:: SOURCE DATA ::
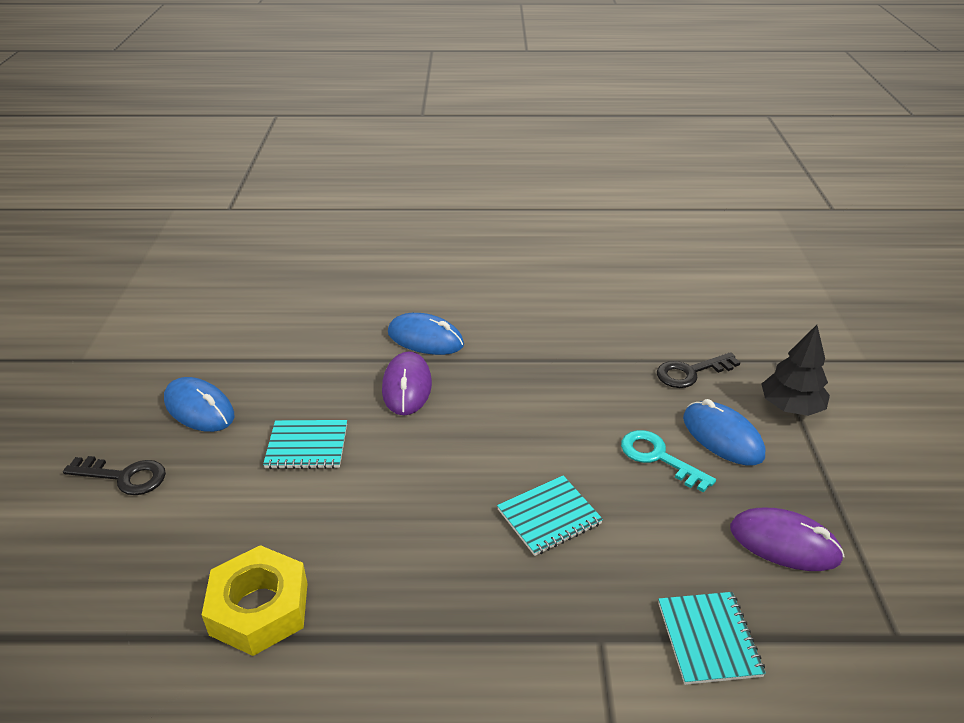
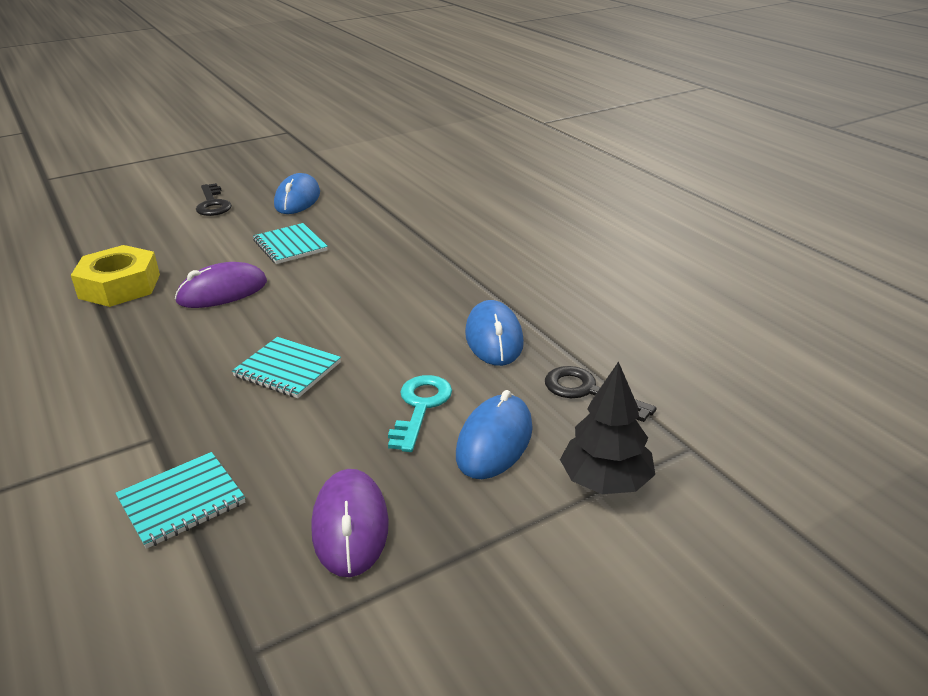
camera: 60 degrees right, 5 degrees down
(407, 387) = (397, 257): purple mouse -> purple mouse (222, 292)
(425, 339) = (470, 244): blue mouse -> blue mouse (494, 338)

:: WORK ITEM ::
Look for the word "mouse". Copy out every line of the data that has it.

:: RESPONSE TO THE TASK ::
(407, 387) = (397, 257): purple mouse -> purple mouse (222, 292)
(425, 339) = (470, 244): blue mouse -> blue mouse (494, 338)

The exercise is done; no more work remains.